# DATA FOR THIS TASK
━━━━━━━━━━━━━━━━━━━━━━━━━━━━━━

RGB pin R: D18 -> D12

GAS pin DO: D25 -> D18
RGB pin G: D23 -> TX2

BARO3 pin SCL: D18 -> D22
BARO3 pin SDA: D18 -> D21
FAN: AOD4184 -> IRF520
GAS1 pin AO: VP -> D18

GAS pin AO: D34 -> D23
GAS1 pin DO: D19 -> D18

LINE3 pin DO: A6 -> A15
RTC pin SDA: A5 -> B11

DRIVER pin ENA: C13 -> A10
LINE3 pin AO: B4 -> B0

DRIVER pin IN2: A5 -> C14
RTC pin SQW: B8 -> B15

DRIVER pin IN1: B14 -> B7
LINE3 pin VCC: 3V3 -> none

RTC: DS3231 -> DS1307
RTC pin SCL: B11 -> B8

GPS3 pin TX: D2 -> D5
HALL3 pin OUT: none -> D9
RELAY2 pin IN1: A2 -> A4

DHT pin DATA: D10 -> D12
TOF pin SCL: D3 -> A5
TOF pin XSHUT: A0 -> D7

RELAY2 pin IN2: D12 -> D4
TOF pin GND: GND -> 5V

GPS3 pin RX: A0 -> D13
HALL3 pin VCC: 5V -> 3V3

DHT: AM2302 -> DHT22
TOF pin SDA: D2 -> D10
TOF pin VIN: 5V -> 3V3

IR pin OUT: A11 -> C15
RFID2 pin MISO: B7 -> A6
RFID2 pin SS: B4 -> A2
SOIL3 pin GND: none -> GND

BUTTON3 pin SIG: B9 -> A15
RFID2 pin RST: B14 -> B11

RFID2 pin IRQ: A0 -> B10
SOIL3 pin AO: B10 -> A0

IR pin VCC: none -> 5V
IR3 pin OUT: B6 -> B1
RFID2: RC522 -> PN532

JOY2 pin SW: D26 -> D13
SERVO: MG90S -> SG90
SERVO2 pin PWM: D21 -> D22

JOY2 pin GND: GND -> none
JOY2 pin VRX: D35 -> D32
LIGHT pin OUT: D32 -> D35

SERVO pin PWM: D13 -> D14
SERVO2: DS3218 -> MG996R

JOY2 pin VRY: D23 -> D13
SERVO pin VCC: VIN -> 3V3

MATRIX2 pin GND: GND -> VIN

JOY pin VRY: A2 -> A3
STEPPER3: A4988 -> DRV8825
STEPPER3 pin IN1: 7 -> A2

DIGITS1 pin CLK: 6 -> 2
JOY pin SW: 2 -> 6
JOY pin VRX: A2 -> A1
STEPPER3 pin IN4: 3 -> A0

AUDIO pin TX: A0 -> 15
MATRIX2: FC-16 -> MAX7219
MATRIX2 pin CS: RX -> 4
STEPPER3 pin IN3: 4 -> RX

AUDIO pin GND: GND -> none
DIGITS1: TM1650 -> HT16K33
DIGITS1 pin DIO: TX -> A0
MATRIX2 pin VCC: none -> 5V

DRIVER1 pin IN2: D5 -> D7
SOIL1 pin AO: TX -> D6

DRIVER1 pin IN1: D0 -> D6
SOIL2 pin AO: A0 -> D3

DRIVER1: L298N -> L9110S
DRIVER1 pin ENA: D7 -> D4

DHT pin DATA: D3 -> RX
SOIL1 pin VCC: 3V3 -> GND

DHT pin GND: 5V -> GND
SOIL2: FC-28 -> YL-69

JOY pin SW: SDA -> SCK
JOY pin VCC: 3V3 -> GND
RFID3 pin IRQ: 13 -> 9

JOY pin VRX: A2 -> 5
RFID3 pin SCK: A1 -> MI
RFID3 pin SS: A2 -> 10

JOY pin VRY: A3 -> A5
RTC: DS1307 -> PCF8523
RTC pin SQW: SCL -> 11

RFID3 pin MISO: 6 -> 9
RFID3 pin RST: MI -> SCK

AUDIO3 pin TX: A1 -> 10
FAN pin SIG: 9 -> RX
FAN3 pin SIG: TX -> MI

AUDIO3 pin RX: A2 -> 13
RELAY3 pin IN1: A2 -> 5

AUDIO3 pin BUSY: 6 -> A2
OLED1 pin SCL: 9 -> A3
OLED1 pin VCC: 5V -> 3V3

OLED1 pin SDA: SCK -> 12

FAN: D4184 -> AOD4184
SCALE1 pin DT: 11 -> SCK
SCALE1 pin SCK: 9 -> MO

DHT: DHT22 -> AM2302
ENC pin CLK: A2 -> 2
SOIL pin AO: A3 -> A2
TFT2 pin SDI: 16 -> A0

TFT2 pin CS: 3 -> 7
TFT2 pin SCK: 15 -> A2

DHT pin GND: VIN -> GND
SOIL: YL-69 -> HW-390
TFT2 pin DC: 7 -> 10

━━━━━━━━━━━━━━━━━━━━━━━━━━━━━━

Reproduce all of the entries above verbatim.

# ANSWER
RGB pin R: D18 -> D12

GAS pin DO: D25 -> D18
RGB pin G: D23 -> TX2

BARO3 pin SCL: D18 -> D22
BARO3 pin SDA: D18 -> D21
FAN: AOD4184 -> IRF520
GAS1 pin AO: VP -> D18

GAS pin AO: D34 -> D23
GAS1 pin DO: D19 -> D18

LINE3 pin DO: A6 -> A15
RTC pin SDA: A5 -> B11

DRIVER pin ENA: C13 -> A10
LINE3 pin AO: B4 -> B0

DRIVER pin IN2: A5 -> C14
RTC pin SQW: B8 -> B15

DRIVER pin IN1: B14 -> B7
LINE3 pin VCC: 3V3 -> none

RTC: DS3231 -> DS1307
RTC pin SCL: B11 -> B8

GPS3 pin TX: D2 -> D5
HALL3 pin OUT: none -> D9
RELAY2 pin IN1: A2 -> A4

DHT pin DATA: D10 -> D12
TOF pin SCL: D3 -> A5
TOF pin XSHUT: A0 -> D7

RELAY2 pin IN2: D12 -> D4
TOF pin GND: GND -> 5V

GPS3 pin RX: A0 -> D13
HALL3 pin VCC: 5V -> 3V3

DHT: AM2302 -> DHT22
TOF pin SDA: D2 -> D10
TOF pin VIN: 5V -> 3V3

IR pin OUT: A11 -> C15
RFID2 pin MISO: B7 -> A6
RFID2 pin SS: B4 -> A2
SOIL3 pin GND: none -> GND

BUTTON3 pin SIG: B9 -> A15
RFID2 pin RST: B14 -> B11

RFID2 pin IRQ: A0 -> B10
SOIL3 pin AO: B10 -> A0

IR pin VCC: none -> 5V
IR3 pin OUT: B6 -> B1
RFID2: RC522 -> PN532

JOY2 pin SW: D26 -> D13
SERVO: MG90S -> SG90
SERVO2 pin PWM: D21 -> D22

JOY2 pin GND: GND -> none
JOY2 pin VRX: D35 -> D32
LIGHT pin OUT: D32 -> D35

SERVO pin PWM: D13 -> D14
SERVO2: DS3218 -> MG996R

JOY2 pin VRY: D23 -> D13
SERVO pin VCC: VIN -> 3V3

MATRIX2 pin GND: GND -> VIN

JOY pin VRY: A2 -> A3
STEPPER3: A4988 -> DRV8825
STEPPER3 pin IN1: 7 -> A2

DIGITS1 pin CLK: 6 -> 2
JOY pin SW: 2 -> 6
JOY pin VRX: A2 -> A1
STEPPER3 pin IN4: 3 -> A0

AUDIO pin TX: A0 -> 15
MATRIX2: FC-16 -> MAX7219
MATRIX2 pin CS: RX -> 4
STEPPER3 pin IN3: 4 -> RX

AUDIO pin GND: GND -> none
DIGITS1: TM1650 -> HT16K33
DIGITS1 pin DIO: TX -> A0
MATRIX2 pin VCC: none -> 5V

DRIVER1 pin IN2: D5 -> D7
SOIL1 pin AO: TX -> D6

DRIVER1 pin IN1: D0 -> D6
SOIL2 pin AO: A0 -> D3

DRIVER1: L298N -> L9110S
DRIVER1 pin ENA: D7 -> D4

DHT pin DATA: D3 -> RX
SOIL1 pin VCC: 3V3 -> GND

DHT pin GND: 5V -> GND
SOIL2: FC-28 -> YL-69

JOY pin SW: SDA -> SCK
JOY pin VCC: 3V3 -> GND
RFID3 pin IRQ: 13 -> 9

JOY pin VRX: A2 -> 5
RFID3 pin SCK: A1 -> MI
RFID3 pin SS: A2 -> 10

JOY pin VRY: A3 -> A5
RTC: DS1307 -> PCF8523
RTC pin SQW: SCL -> 11

RFID3 pin MISO: 6 -> 9
RFID3 pin RST: MI -> SCK

AUDIO3 pin TX: A1 -> 10
FAN pin SIG: 9 -> RX
FAN3 pin SIG: TX -> MI

AUDIO3 pin RX: A2 -> 13
RELAY3 pin IN1: A2 -> 5

AUDIO3 pin BUSY: 6 -> A2
OLED1 pin SCL: 9 -> A3
OLED1 pin VCC: 5V -> 3V3

OLED1 pin SDA: SCK -> 12

FAN: D4184 -> AOD4184
SCALE1 pin DT: 11 -> SCK
SCALE1 pin SCK: 9 -> MO

DHT: DHT22 -> AM2302
ENC pin CLK: A2 -> 2
SOIL pin AO: A3 -> A2
TFT2 pin SDI: 16 -> A0

TFT2 pin CS: 3 -> 7
TFT2 pin SCK: 15 -> A2

DHT pin GND: VIN -> GND
SOIL: YL-69 -> HW-390
TFT2 pin DC: 7 -> 10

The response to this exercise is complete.